■ Data:

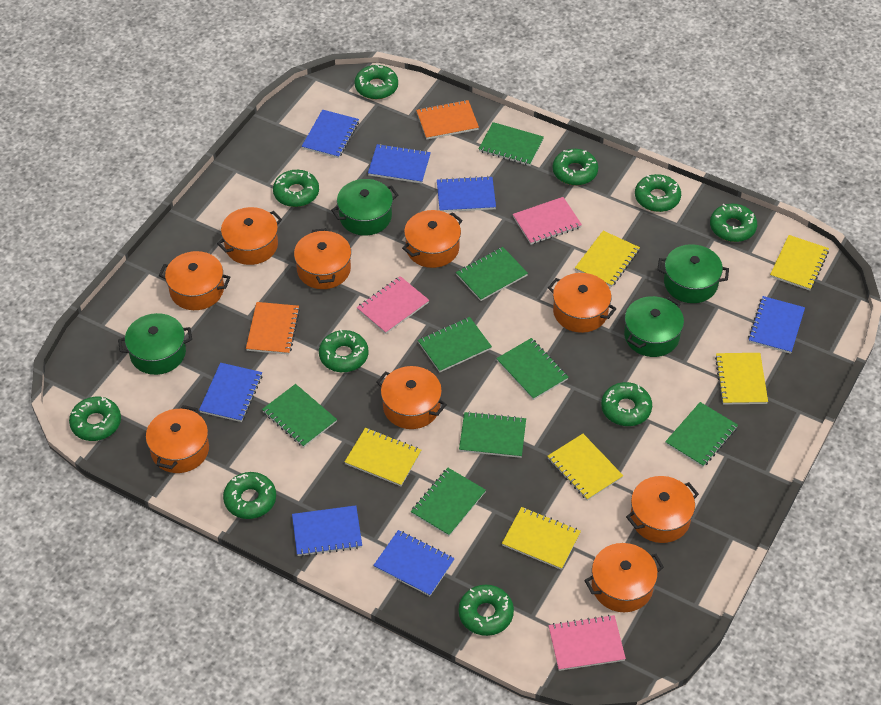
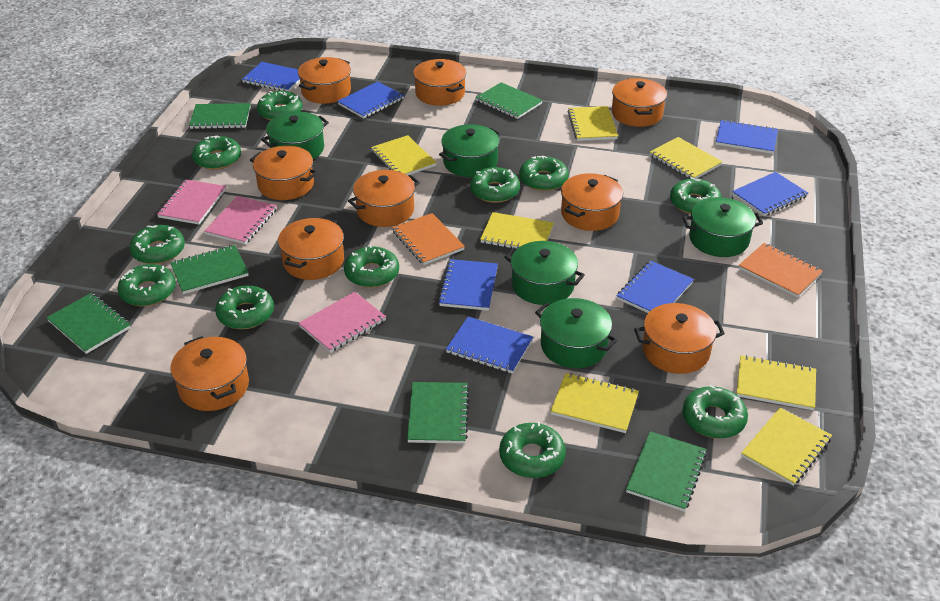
green donut: 10 -> 11
green notebook: 8 -> 6
green pot: 4 -> 5
yellow notebook: 6 -> 7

■ Required work: Skip all lines ahead of the one containing "green notebook: 8 -> 6". Reproduce that line and the remainder of the listing above exactly.

■ Final answer:
green notebook: 8 -> 6
green pot: 4 -> 5
yellow notebook: 6 -> 7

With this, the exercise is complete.